TASK DESCRIPTION ::
Within the listing below, determine how many lines hold the word "black". Give the number with no commentary.

>>>

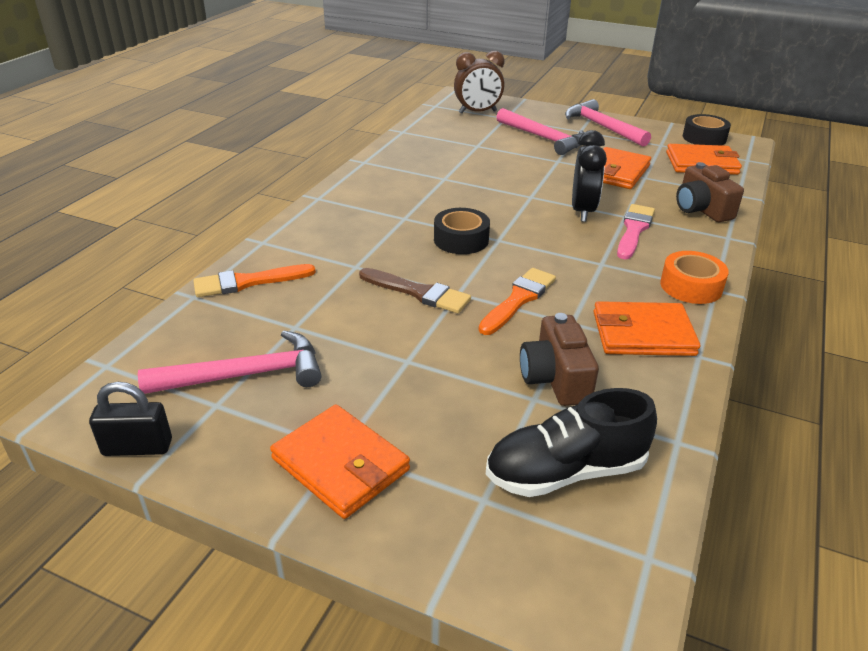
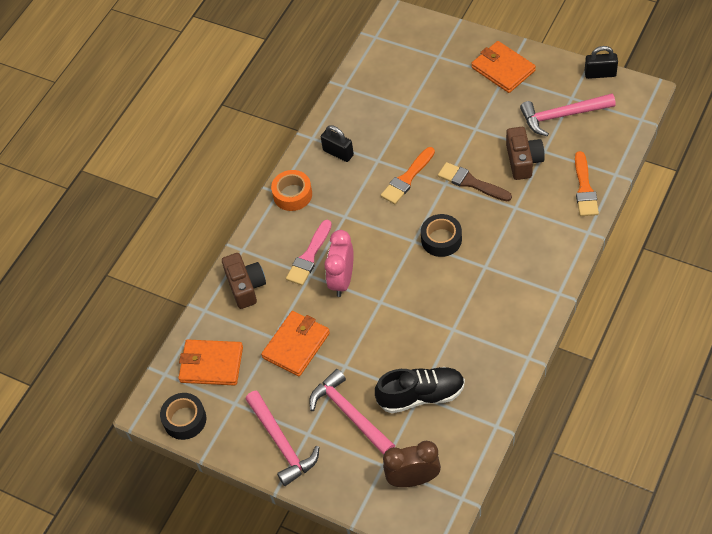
camera: 170 degrees left, 20 degrees up
(248, 282) = (584, 188): orange brush -> orange brush turned 105 degrees clockwise
(555, 378) = (395, 119): brown camera -> brown camera (523, 160)
(565, 471) = (401, 69): black shoe -> black shoe (421, 395)
(583, 211) = (342, 280): black clock -> pink clock
(642, 333) = (338, 153): orange wallet -> black padlock

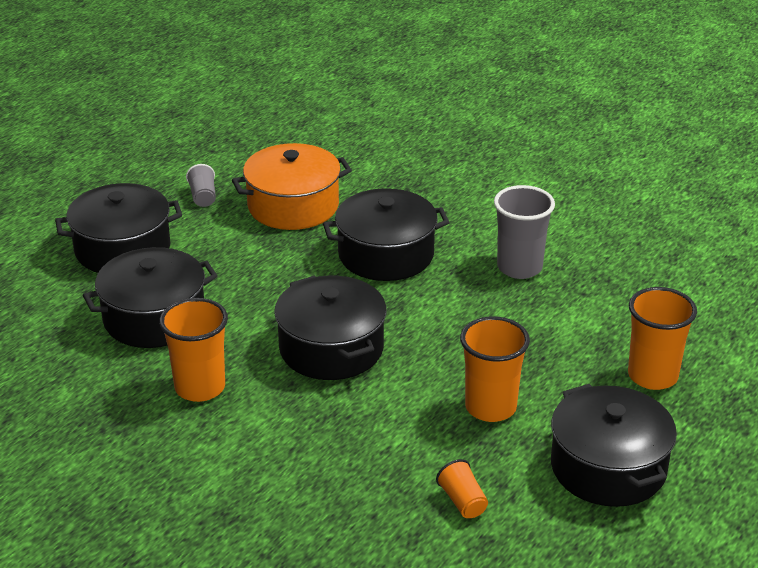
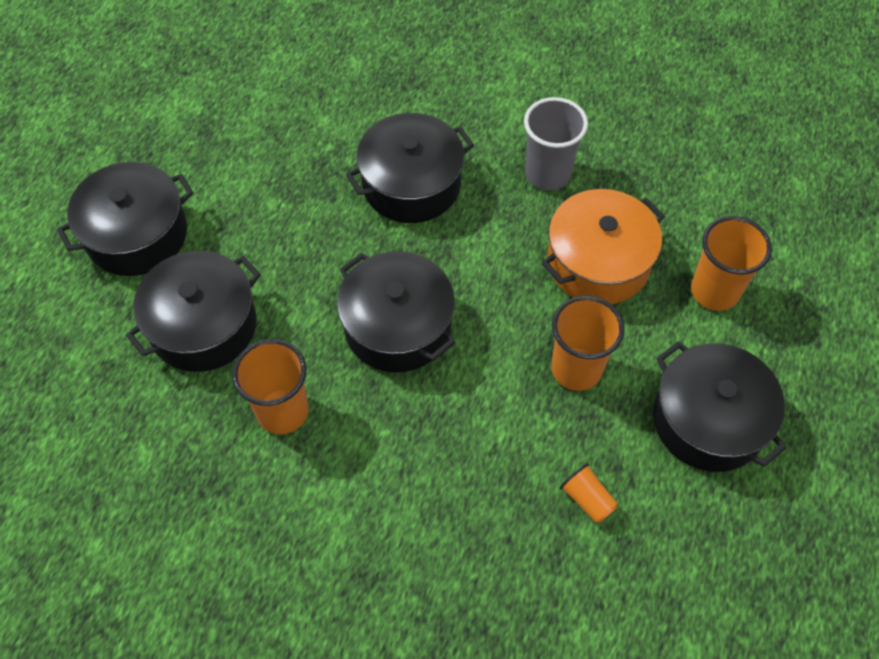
camera: 15 degrees left, 25 degrees up
(203, 197) = (197, 142): grey cup -> none
(293, 206) = (295, 135): orange pot -> orange pot (598, 262)

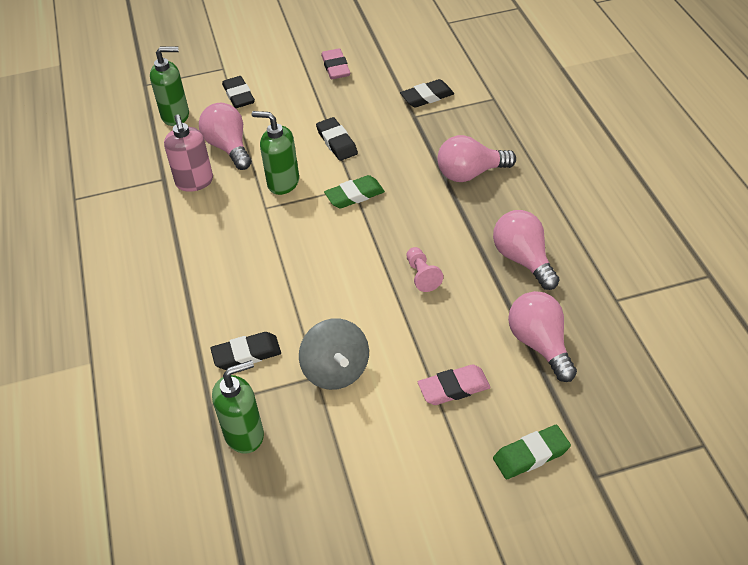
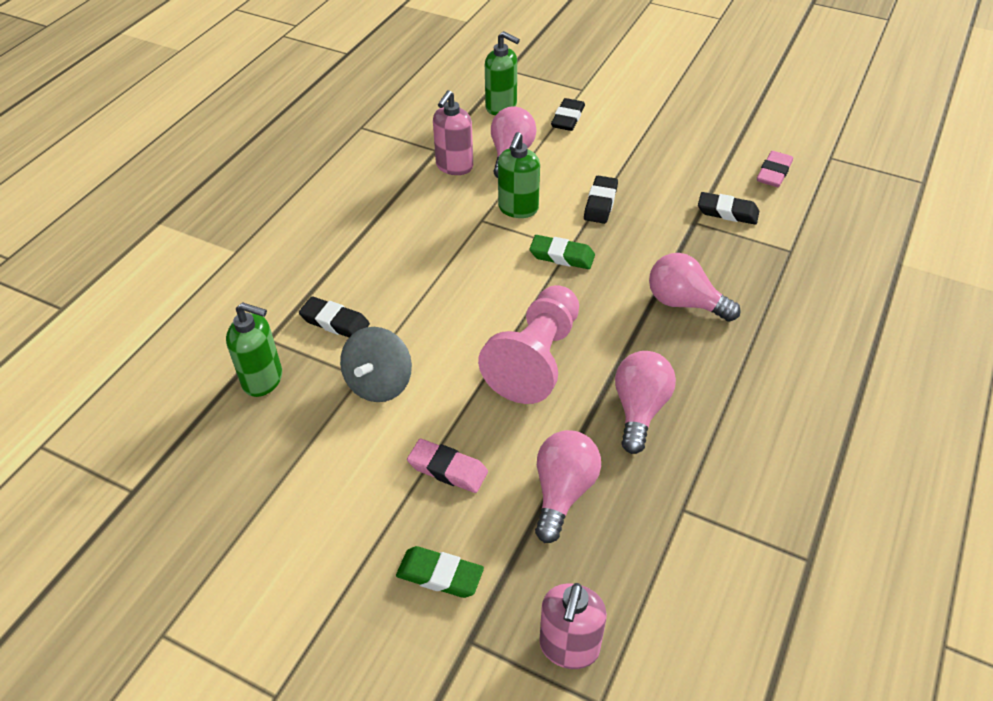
camera: 40 degrees right, 0 degrees up
(283, 183) = (518, 209): green soap dispenser -> green soap dispenser turned 135 degrees counterclockwise
(335, 67) = (676, 140): pink eraser -> pink eraser (773, 173)
(422, 275) = (536, 359): pink pawn -> pink pawn, size x2.35
(652, 429) = (569, 647): none -> pink soap dispenser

<<<

WRITTEN SOLUTION ::
3